▶ THE REQUEST: Report every line in the entries below that contains the string "instrumentName", copying each such line in full. Case counts.

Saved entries
▬▬▬▬▬▬
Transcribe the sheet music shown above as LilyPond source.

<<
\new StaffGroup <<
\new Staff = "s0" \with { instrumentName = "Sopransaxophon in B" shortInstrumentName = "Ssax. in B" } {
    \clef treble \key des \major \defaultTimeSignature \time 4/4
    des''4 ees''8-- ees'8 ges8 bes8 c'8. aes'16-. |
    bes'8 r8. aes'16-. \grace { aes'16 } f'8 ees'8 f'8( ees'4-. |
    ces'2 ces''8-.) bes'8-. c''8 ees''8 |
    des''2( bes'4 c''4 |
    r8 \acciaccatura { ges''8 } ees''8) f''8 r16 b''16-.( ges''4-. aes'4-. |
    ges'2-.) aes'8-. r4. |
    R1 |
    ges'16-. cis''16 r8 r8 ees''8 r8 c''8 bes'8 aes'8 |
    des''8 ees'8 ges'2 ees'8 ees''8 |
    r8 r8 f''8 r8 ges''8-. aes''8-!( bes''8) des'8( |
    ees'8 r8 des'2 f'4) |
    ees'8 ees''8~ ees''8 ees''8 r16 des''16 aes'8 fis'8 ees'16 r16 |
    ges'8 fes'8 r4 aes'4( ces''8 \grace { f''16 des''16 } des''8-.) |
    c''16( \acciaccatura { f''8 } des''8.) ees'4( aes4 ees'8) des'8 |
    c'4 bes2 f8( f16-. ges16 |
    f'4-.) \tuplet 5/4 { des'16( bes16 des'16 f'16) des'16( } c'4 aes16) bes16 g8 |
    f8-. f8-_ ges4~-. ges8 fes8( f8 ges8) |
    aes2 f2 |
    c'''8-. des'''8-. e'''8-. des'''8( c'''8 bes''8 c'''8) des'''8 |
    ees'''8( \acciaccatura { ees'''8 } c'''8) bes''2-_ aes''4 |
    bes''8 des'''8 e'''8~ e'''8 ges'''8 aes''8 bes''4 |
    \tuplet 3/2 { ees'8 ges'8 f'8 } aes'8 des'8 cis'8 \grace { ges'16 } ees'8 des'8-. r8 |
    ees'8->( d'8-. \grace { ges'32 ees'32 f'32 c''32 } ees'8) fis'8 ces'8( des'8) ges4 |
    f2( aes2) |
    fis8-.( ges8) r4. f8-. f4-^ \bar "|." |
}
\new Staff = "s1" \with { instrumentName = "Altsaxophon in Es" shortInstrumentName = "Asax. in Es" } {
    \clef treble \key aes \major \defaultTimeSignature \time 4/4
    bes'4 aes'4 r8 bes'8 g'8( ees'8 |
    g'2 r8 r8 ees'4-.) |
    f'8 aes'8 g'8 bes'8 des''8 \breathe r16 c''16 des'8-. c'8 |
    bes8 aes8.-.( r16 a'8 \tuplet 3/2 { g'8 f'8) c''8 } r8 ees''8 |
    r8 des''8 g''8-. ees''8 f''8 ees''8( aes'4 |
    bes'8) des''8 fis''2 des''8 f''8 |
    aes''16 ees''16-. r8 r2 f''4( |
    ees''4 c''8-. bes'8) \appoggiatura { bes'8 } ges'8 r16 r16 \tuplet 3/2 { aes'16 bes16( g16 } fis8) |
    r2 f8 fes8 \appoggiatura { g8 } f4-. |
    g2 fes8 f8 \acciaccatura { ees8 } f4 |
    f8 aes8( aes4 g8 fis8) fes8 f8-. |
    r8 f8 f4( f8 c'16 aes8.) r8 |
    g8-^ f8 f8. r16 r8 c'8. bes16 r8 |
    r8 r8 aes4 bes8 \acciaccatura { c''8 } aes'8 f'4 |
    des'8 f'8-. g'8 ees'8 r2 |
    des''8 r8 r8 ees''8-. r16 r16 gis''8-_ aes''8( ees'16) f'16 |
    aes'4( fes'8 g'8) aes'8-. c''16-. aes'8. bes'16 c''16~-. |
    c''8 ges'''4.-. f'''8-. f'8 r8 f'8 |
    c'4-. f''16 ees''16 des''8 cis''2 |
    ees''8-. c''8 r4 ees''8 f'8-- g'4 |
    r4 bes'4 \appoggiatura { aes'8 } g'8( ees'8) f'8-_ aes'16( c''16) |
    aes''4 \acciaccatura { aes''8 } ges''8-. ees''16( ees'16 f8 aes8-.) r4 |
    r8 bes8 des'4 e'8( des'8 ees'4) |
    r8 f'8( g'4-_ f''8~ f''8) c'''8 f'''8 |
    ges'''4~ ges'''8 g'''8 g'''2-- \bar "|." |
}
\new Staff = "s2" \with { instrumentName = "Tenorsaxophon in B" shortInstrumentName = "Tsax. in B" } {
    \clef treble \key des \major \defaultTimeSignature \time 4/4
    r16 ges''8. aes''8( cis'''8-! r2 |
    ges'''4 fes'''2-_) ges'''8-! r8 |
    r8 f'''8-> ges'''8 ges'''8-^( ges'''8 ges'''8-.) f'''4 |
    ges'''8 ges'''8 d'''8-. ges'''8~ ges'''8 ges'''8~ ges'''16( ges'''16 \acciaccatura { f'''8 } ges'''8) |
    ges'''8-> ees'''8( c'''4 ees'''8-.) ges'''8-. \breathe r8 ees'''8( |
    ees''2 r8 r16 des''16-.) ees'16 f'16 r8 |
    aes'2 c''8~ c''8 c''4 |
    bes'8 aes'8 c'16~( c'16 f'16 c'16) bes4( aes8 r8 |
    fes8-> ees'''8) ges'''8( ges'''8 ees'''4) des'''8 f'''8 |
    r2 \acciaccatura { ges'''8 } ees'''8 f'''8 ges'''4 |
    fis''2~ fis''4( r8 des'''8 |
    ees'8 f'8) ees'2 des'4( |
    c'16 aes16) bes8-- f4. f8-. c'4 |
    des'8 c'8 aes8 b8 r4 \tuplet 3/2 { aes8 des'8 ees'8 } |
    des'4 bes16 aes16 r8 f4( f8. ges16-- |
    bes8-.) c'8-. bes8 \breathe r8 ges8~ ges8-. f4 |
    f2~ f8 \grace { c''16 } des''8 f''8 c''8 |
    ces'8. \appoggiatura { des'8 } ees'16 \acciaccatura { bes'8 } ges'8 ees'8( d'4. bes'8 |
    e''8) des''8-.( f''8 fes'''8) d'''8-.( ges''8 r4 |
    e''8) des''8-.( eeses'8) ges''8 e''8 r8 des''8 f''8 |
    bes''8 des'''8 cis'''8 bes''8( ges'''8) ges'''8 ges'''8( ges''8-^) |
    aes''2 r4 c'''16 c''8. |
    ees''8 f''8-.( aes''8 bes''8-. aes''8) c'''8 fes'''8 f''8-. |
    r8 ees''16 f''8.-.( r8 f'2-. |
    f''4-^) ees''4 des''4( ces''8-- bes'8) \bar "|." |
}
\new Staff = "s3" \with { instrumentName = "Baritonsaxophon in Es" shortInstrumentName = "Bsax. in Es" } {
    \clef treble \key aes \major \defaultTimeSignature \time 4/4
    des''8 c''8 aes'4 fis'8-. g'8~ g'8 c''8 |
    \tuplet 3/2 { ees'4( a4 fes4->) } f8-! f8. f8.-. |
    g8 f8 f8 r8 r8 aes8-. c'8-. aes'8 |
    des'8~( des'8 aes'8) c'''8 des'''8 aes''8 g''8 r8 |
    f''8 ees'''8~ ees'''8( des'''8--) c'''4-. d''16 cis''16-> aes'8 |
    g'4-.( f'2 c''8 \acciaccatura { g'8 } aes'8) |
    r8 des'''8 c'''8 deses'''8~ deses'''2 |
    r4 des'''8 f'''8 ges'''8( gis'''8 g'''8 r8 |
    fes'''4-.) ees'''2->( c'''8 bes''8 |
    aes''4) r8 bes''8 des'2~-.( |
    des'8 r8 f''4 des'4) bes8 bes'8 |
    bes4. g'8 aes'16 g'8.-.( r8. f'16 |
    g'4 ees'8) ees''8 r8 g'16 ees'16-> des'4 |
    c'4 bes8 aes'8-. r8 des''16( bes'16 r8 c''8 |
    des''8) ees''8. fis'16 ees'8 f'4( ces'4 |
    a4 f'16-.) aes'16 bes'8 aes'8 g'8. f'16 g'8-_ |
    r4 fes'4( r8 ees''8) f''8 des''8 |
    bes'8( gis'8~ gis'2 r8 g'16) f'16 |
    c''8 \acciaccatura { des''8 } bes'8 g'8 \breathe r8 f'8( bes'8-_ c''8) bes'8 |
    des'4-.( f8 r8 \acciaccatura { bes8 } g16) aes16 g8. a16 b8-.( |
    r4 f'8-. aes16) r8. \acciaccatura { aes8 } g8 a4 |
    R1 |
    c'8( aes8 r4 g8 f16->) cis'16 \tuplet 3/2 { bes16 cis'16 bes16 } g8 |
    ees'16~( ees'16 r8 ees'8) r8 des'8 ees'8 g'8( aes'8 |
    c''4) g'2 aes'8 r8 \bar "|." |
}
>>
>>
▬▬▬▬▬▬
▶ OUTPUT OF THE TASK:
\new Staff = "s0" \with { instrumentName = "Sopransaxophon in B" shortInstrumentName = "Ssax. in B" } {
\new Staff = "s1" \with { instrumentName = "Altsaxophon in Es" shortInstrumentName = "Asax. in Es" } {
\new Staff = "s2" \with { instrumentName = "Tenorsaxophon in B" shortInstrumentName = "Tsax. in B" } {
\new Staff = "s3" \with { instrumentName = "Baritonsaxophon in Es" shortInstrumentName = "Bsax. in Es" } {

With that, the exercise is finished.